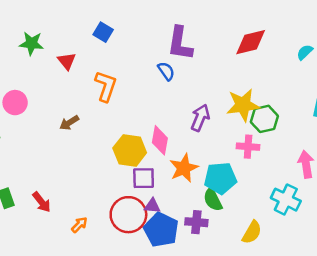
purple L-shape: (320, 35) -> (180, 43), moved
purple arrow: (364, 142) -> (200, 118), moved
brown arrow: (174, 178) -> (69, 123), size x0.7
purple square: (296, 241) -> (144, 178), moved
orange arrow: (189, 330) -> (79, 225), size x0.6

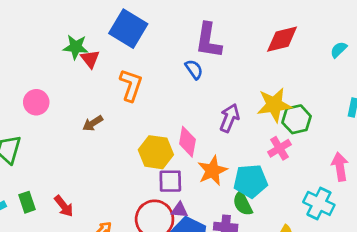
blue square: (103, 32) -> (128, 29), size x1.8
green star: (31, 43) -> (76, 47), moved
pink cross: (248, 147) -> (279, 148), turned -35

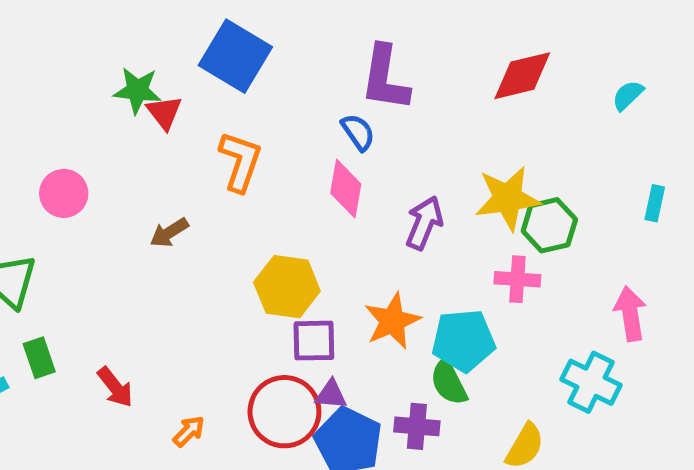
pink diamond: (187, 142) -> (346, 189), moved
pink cross: (279, 148) -> (517, 279), turned 35
green rectangle: (27, 202) -> (39, 358), moved

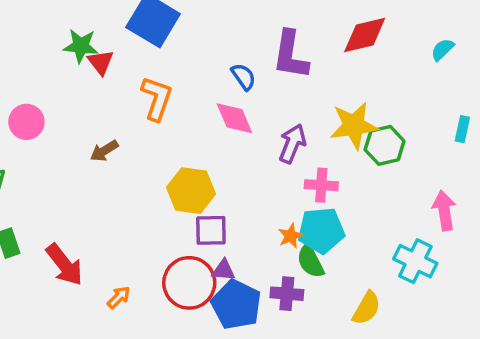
purple L-shape: (385, 78) -> (291, 55), moved
pink diamond: (346, 189) -> (234, 118), turned -33
pink cross: (517, 279) -> (321, 185), moved
orange star: (392, 321) -> (291, 236), moved, size x0.6
red arrow: (115, 387) -> (64, 265), size x1.4

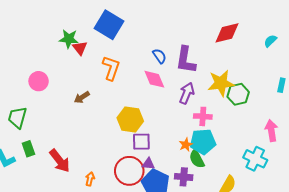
purple L-shape: (291, 55) -> (186, 60), moved
orange arrow: (119, 297) -> (90, 179), turned -32

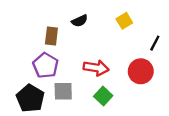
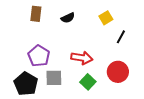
brown rectangle: (51, 36) -> (36, 14), moved
black line: (155, 43) -> (121, 37), moved
red circle: (141, 71) -> (118, 72), moved

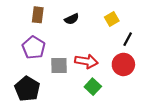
purple pentagon: (39, 56) -> (34, 48), moved
red circle: (118, 72) -> (123, 64), moved
gray square: (54, 78) -> (59, 66), moved

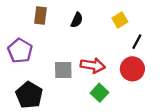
black semicircle: (72, 19) -> (77, 20), turned -40
purple pentagon: (34, 48) -> (20, 51), moved

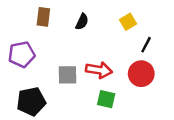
purple pentagon: (20, 51) -> (22, 54), turned 30
green square: (99, 93) -> (106, 99), turned -30
black pentagon: (29, 95) -> (31, 101), turned 30

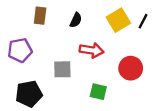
yellow square: (128, 22) -> (118, 20), size x1.5
black line: (146, 45) -> (143, 21), moved
red arrow: (99, 70) -> (92, 50), moved

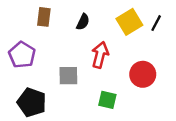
purple pentagon: (20, 50) -> (22, 55), turned -30
red arrow: (92, 50) -> (100, 55), turned -85
black pentagon: (29, 94) -> (32, 102), turned 30

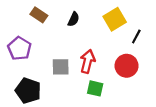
brown rectangle: (44, 17) -> (39, 15), turned -63
black line: (156, 23) -> (136, 37), moved
red arrow: (100, 55) -> (88, 61), moved

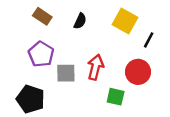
yellow square: (115, 19) -> (125, 21), turned -30
purple pentagon: (19, 48) -> (41, 54), moved
green square: (95, 88) -> (116, 97), moved

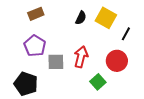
brown rectangle: (42, 16) -> (36, 14), turned -56
black semicircle: (80, 21) -> (81, 18), moved
green square: (116, 97) -> (98, 82), turned 35

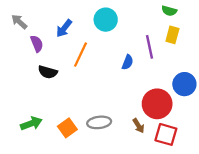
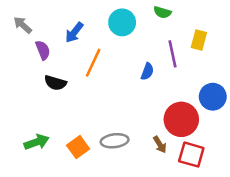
green semicircle: (169, 11) -> (162, 12), moved

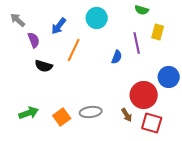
green semicircle: (162, 12) -> (142, 10), moved

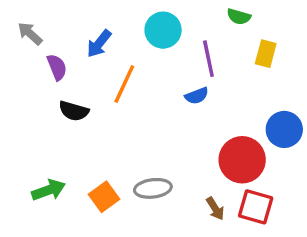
purple line: (137, 43) -> (208, 59), moved
blue semicircle: (117, 57) -> (197, 96), turned 48
brown arrow: (127, 115) -> (215, 209), moved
----------
Try it: Using the records above, return word for word the lines that begin at the one containing "brown rectangle: (51, 36) -> (36, 14), moved" and end at the one containing "gray square: (54, 78) -> (59, 66), moved", both of them included and no pictures.

Response to this task:
brown rectangle: (51, 36) -> (36, 14), moved
black line: (155, 43) -> (121, 37), moved
red circle: (141, 71) -> (118, 72), moved

purple pentagon: (39, 56) -> (34, 48), moved
red circle: (118, 72) -> (123, 64), moved
gray square: (54, 78) -> (59, 66), moved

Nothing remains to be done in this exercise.